• Supplied material
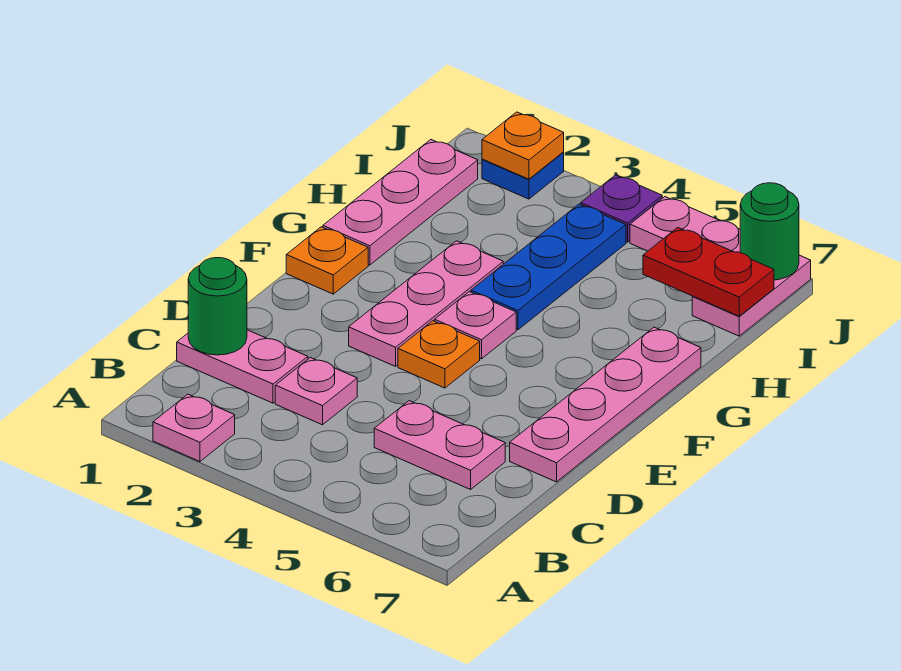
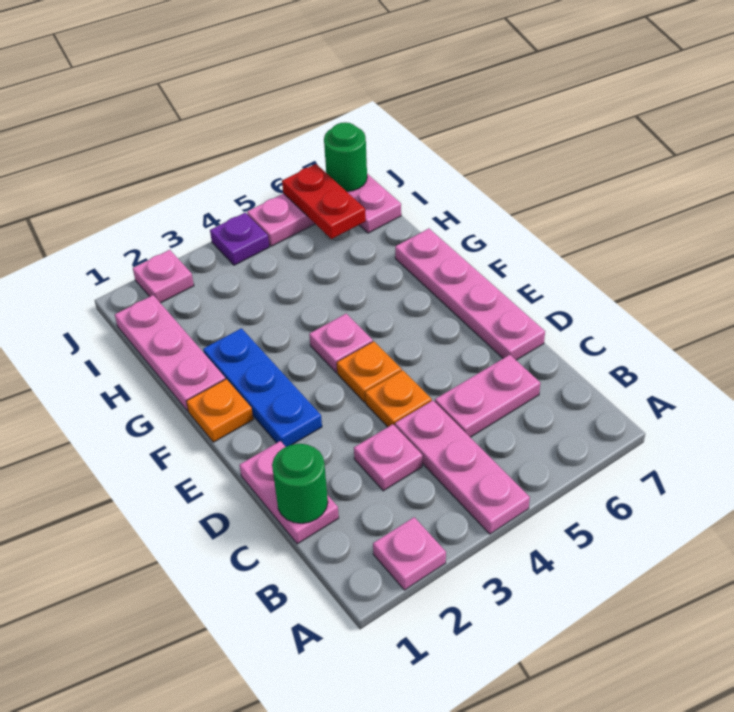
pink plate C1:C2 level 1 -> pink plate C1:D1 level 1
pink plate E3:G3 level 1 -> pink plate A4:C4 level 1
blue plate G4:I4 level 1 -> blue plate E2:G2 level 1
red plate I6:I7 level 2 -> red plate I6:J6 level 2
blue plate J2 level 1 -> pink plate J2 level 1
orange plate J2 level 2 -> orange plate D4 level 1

==

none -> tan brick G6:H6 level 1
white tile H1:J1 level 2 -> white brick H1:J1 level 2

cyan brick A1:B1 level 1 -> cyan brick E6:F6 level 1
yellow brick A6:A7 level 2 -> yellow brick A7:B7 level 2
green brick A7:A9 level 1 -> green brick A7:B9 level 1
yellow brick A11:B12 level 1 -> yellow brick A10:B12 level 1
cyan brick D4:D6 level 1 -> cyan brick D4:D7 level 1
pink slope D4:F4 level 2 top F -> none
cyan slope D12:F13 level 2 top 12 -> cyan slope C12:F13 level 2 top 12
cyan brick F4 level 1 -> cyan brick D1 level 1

==

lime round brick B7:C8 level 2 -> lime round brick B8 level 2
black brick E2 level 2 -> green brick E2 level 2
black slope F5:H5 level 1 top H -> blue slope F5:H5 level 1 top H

• Exercise
Could you restate word for word the lines above from the one containing "pink plate C1:C2" through the one containing "orange plate J2", both included, and nothing else?

• Exercise solution
pink plate C1:C2 level 1 -> pink plate C1:D1 level 1
pink plate E3:G3 level 1 -> pink plate A4:C4 level 1
blue plate G4:I4 level 1 -> blue plate E2:G2 level 1
red plate I6:I7 level 2 -> red plate I6:J6 level 2
blue plate J2 level 1 -> pink plate J2 level 1
orange plate J2 level 2 -> orange plate D4 level 1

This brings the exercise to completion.